REQUIRED WORK
Take every record and write it out again exactly, with no images included.

SUPPLIED INFORMATION
• • • •

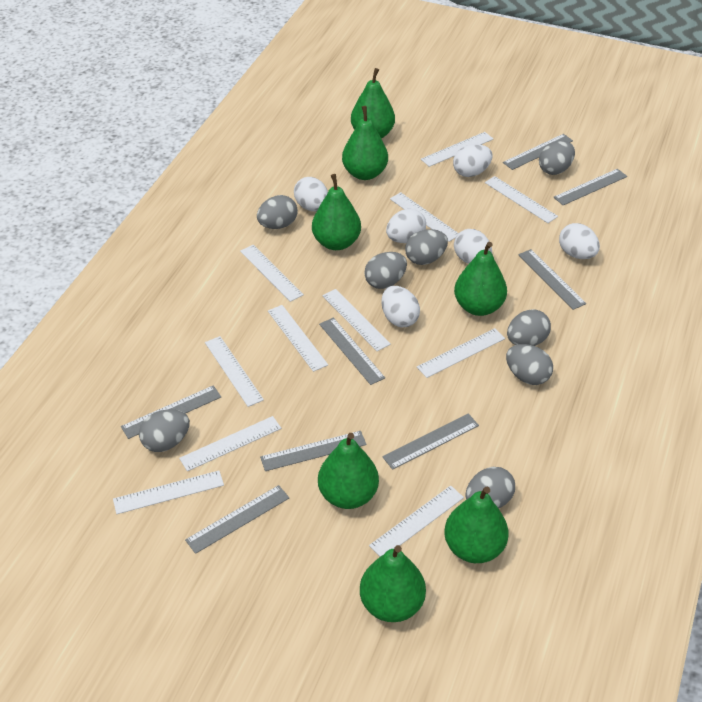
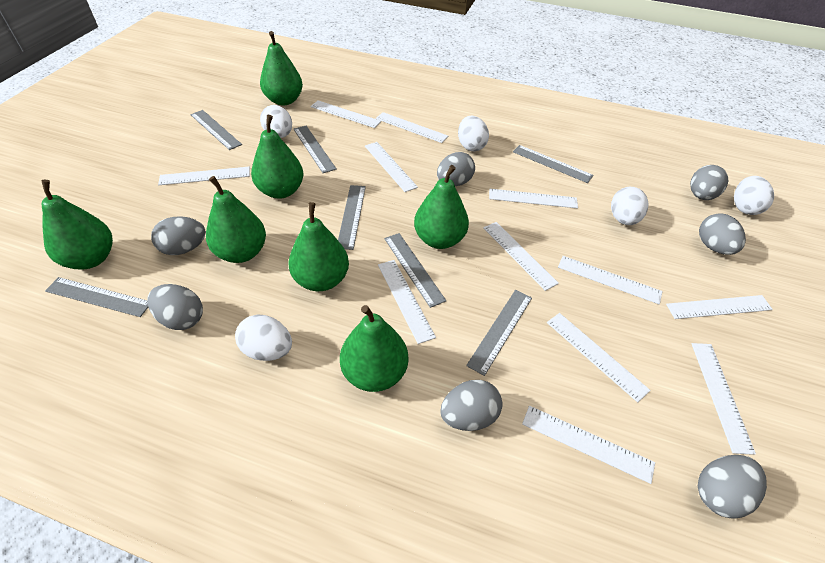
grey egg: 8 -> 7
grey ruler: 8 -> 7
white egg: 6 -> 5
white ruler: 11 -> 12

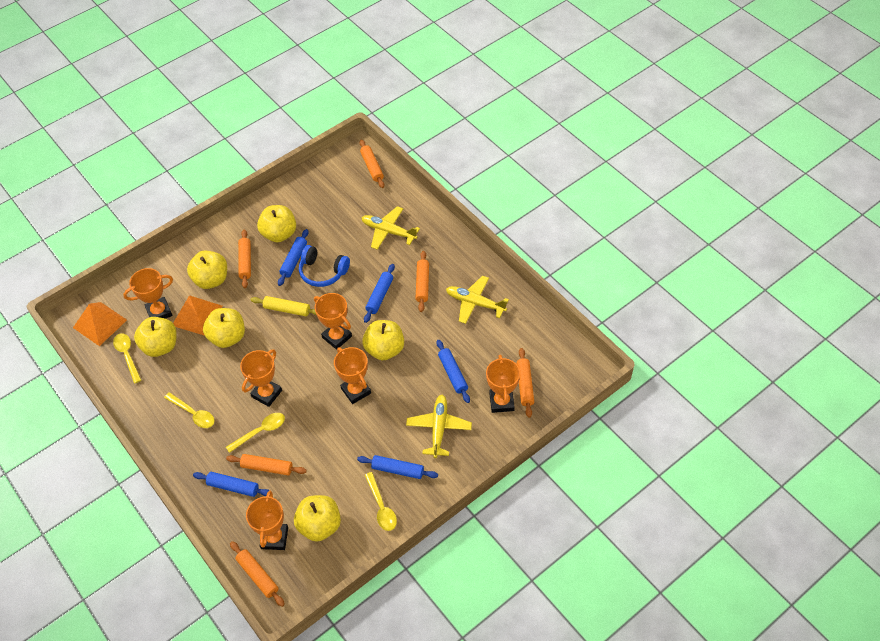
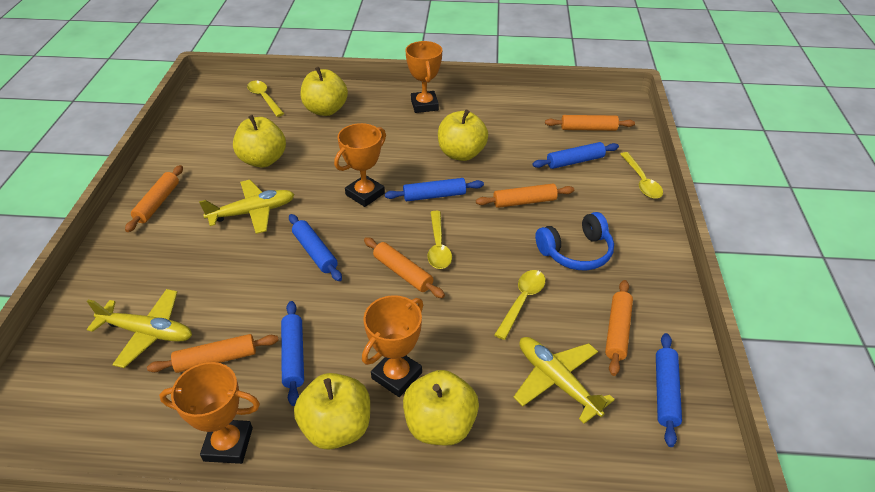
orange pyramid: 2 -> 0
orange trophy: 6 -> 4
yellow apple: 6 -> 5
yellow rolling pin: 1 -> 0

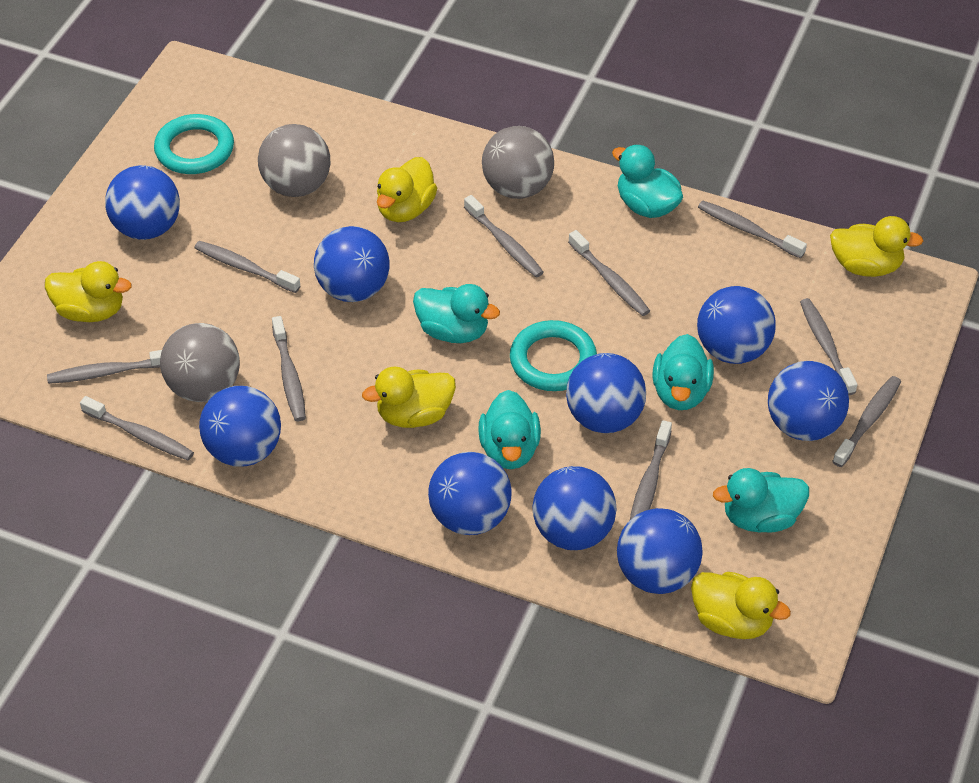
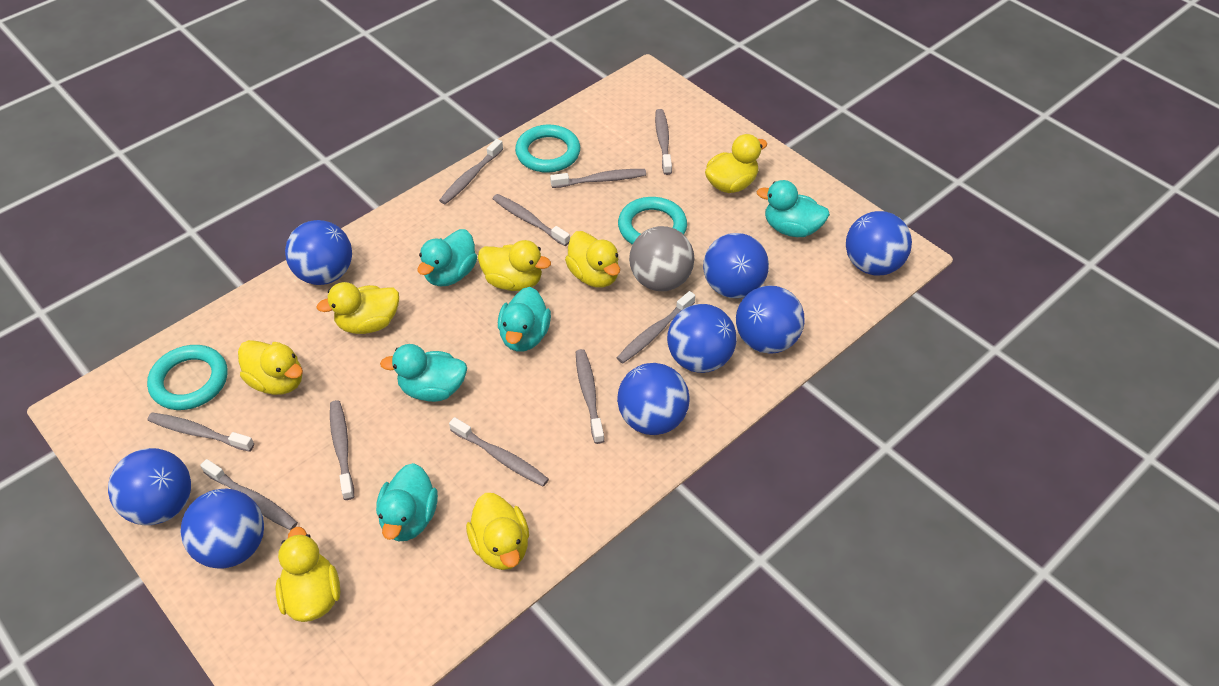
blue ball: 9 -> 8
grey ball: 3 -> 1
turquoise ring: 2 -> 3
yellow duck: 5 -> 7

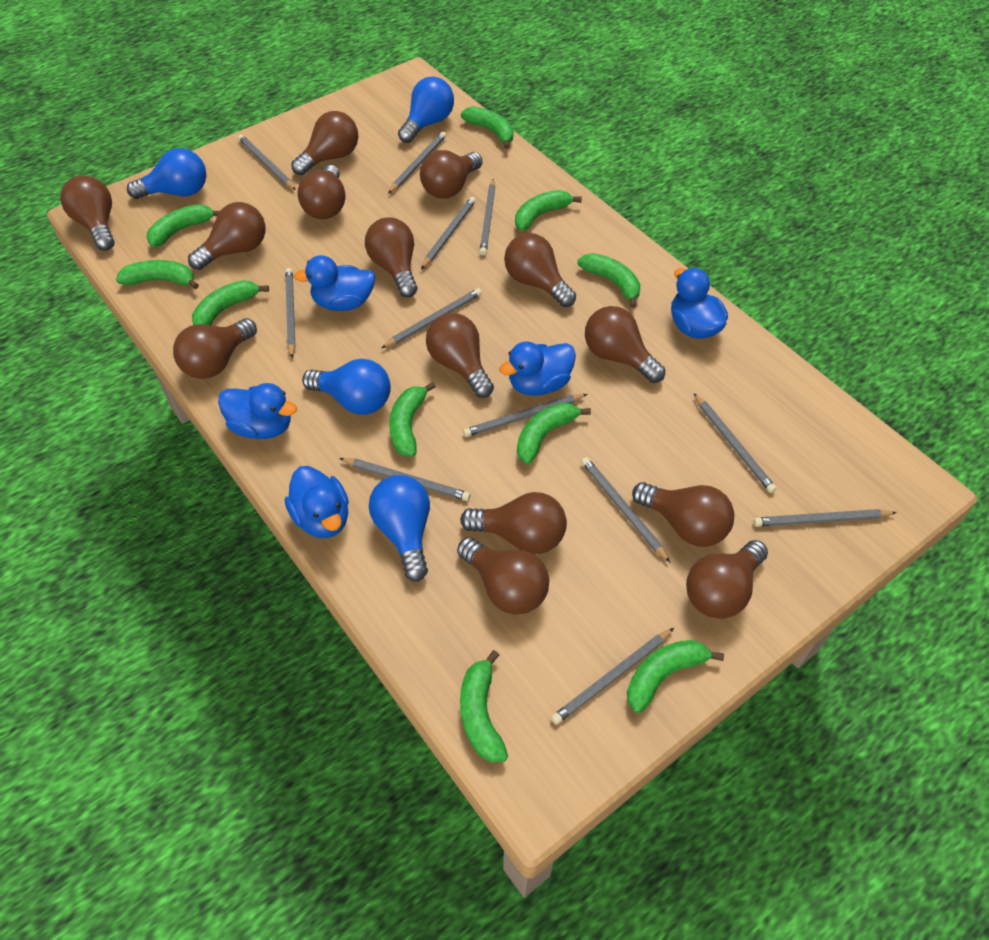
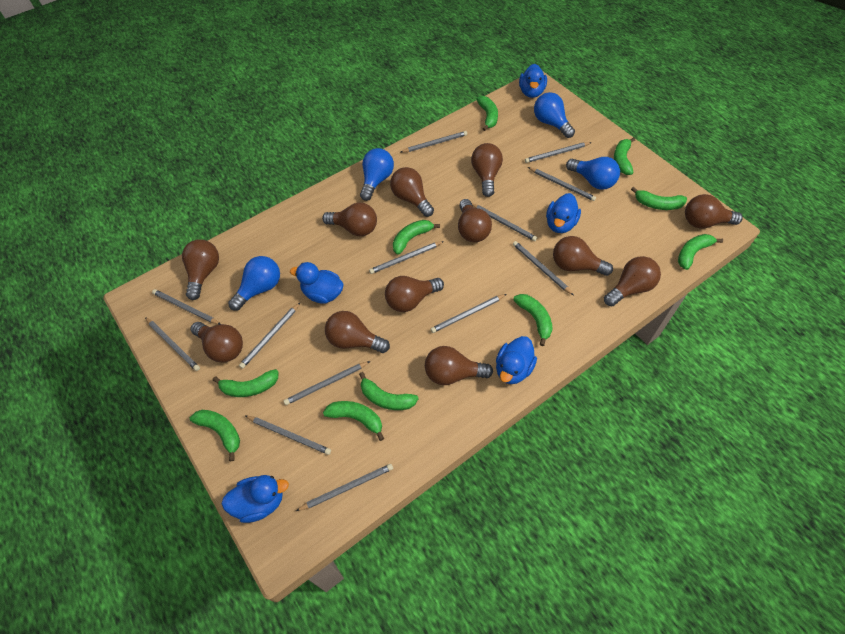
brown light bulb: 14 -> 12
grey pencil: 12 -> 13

• • • •

REPLY
grey egg: 8 -> 7
grey ruler: 8 -> 7
white egg: 6 -> 5
white ruler: 11 -> 12

orange pyramid: 2 -> 0
orange trophy: 6 -> 4
yellow apple: 6 -> 5
yellow rolling pin: 1 -> 0

blue ball: 9 -> 8
grey ball: 3 -> 1
turquoise ring: 2 -> 3
yellow duck: 5 -> 7

brown light bulb: 14 -> 12
grey pencil: 12 -> 13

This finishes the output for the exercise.